## WHAT IS BEING ASKED
Each entry has to be set down again with no alteration.

## Structured diff data
Start of Block

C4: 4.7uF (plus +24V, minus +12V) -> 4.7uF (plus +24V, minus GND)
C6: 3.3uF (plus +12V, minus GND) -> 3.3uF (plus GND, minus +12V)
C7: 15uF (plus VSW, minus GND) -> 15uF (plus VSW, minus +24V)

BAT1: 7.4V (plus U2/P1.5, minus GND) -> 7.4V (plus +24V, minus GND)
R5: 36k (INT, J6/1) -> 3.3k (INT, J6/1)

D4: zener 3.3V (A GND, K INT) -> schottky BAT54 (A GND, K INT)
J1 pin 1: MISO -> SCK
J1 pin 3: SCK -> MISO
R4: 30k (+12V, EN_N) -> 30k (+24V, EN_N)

End of Block

## ANSWER BELOW
C4: 4.7uF (plus +24V, minus +12V) -> 4.7uF (plus +24V, minus GND)
C6: 3.3uF (plus +12V, minus GND) -> 3.3uF (plus GND, minus +12V)
C7: 15uF (plus VSW, minus GND) -> 15uF (plus VSW, minus +24V)

BAT1: 7.4V (plus U2/P1.5, minus GND) -> 7.4V (plus +24V, minus GND)
R5: 36k (INT, J6/1) -> 3.3k (INT, J6/1)

D4: zener 3.3V (A GND, K INT) -> schottky BAT54 (A GND, K INT)
J1 pin 1: MISO -> SCK
J1 pin 3: SCK -> MISO
R4: 30k (+12V, EN_N) -> 30k (+24V, EN_N)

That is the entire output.